Give back every record exactly, with its pictures left out.
Start of Block
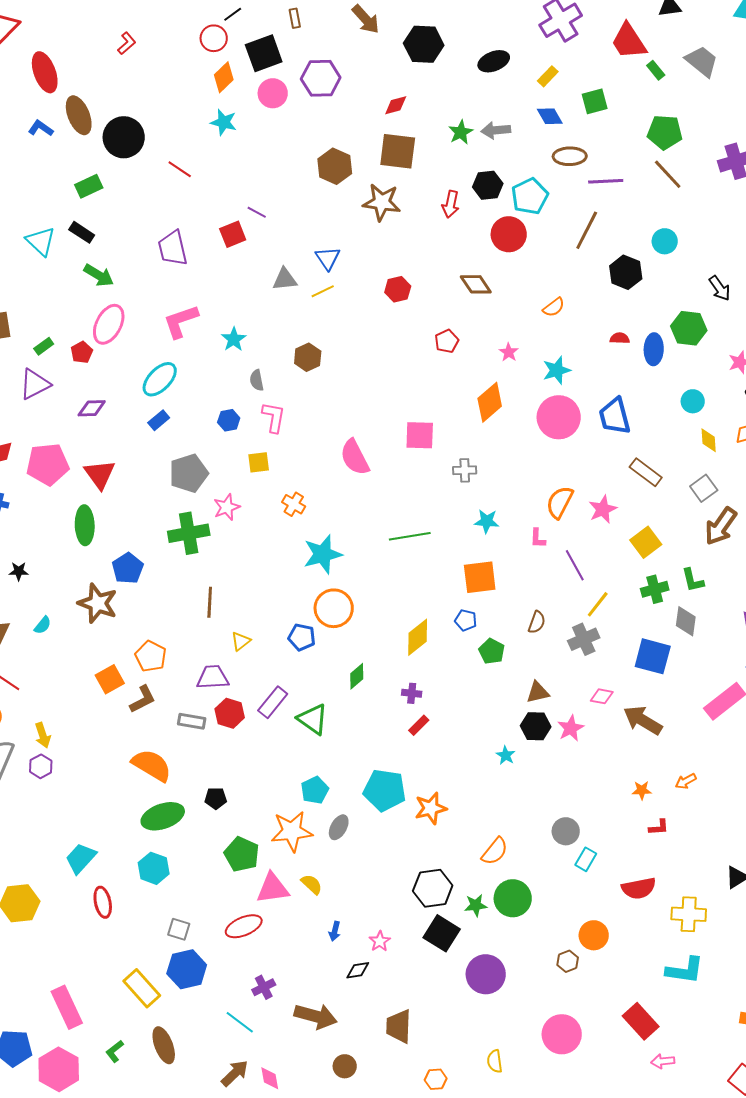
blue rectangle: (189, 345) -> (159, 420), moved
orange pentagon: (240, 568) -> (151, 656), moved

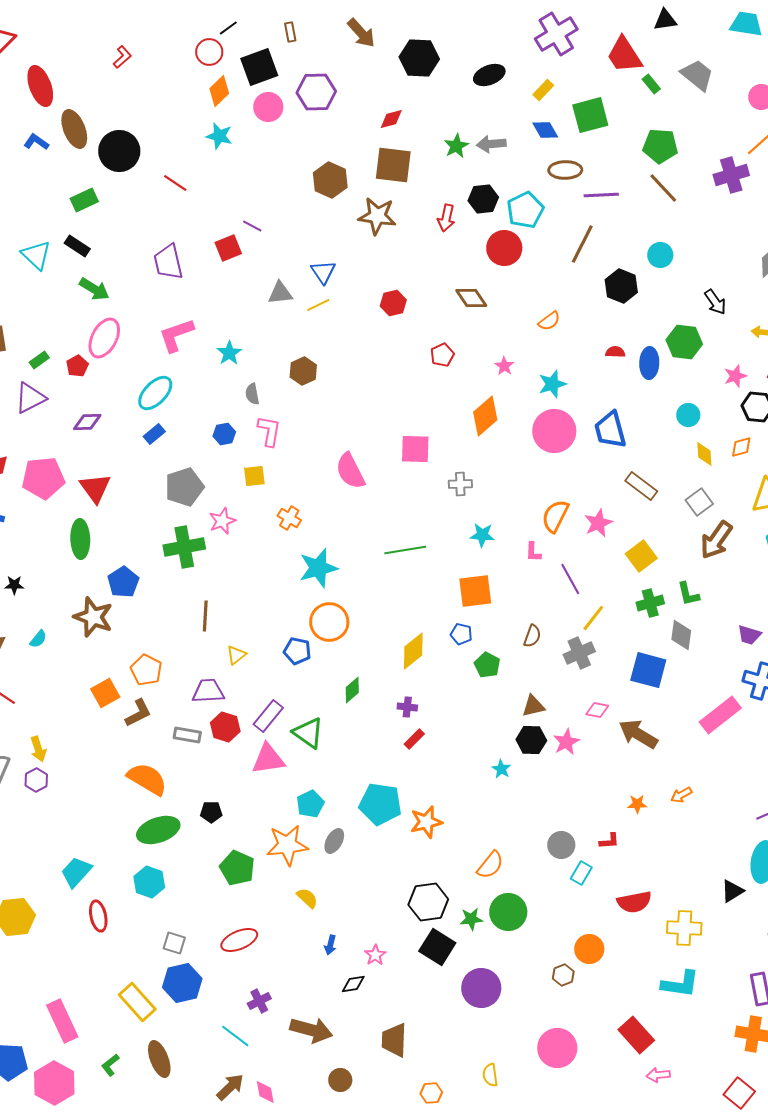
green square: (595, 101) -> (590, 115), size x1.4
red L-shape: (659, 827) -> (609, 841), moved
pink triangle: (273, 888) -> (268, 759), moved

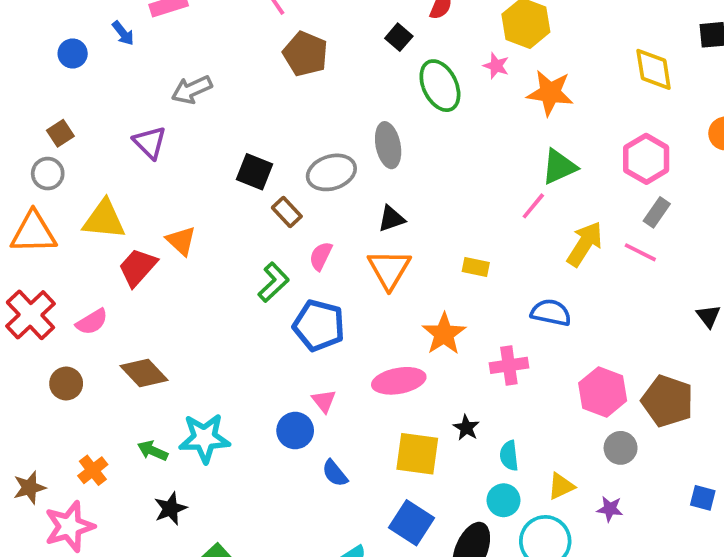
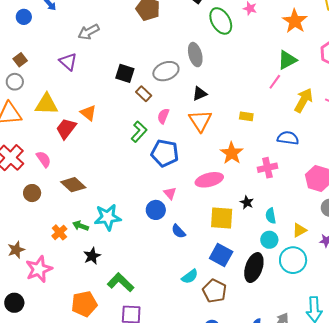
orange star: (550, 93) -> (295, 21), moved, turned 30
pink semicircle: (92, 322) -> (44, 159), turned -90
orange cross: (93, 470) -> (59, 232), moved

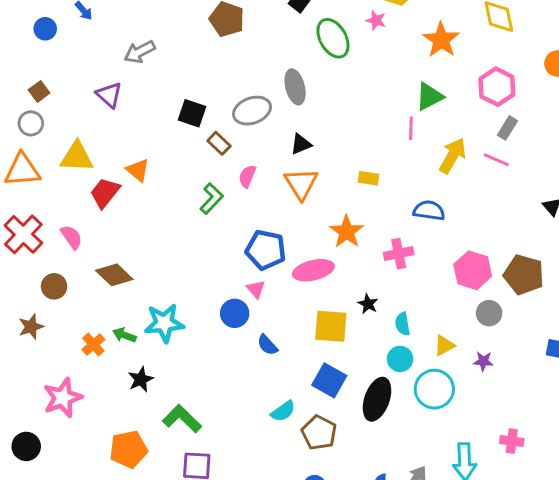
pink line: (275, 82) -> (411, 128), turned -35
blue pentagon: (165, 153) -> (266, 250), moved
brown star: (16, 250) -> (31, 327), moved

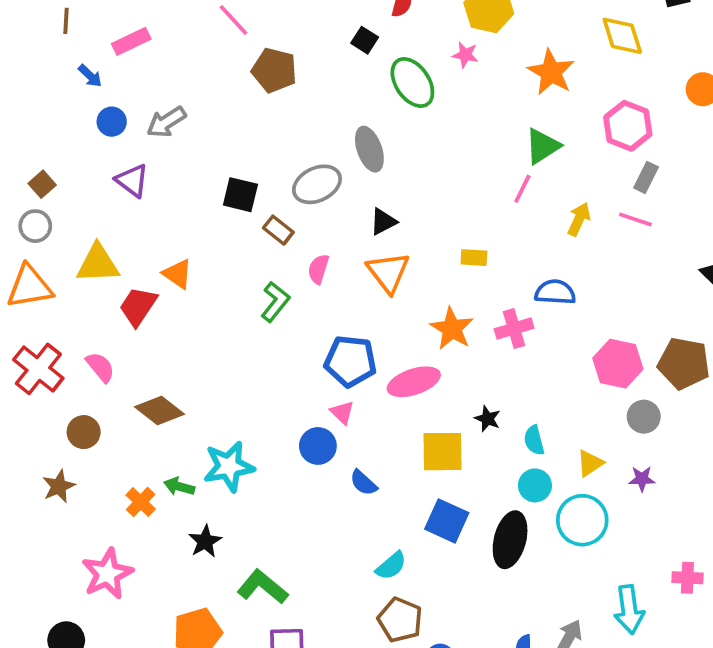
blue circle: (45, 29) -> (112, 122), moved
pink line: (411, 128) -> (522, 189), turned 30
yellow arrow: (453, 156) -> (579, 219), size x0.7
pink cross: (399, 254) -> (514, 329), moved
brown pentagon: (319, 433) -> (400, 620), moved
End of Block
§ Result
blue rectangle: (189, 345) -> (159, 420), moved
orange pentagon: (240, 568) -> (151, 656), moved

green square: (595, 101) -> (590, 115), size x1.4
red L-shape: (659, 827) -> (609, 841), moved
pink triangle: (273, 888) -> (268, 759), moved

orange star: (550, 93) -> (295, 21), moved, turned 30
pink semicircle: (92, 322) -> (44, 159), turned -90
orange cross: (93, 470) -> (59, 232), moved

pink line: (275, 82) -> (411, 128), turned -35
blue pentagon: (165, 153) -> (266, 250), moved
brown star: (16, 250) -> (31, 327), moved

blue circle: (45, 29) -> (112, 122), moved
pink line: (411, 128) -> (522, 189), turned 30
yellow arrow: (453, 156) -> (579, 219), size x0.7
pink cross: (399, 254) -> (514, 329), moved
brown pentagon: (319, 433) -> (400, 620), moved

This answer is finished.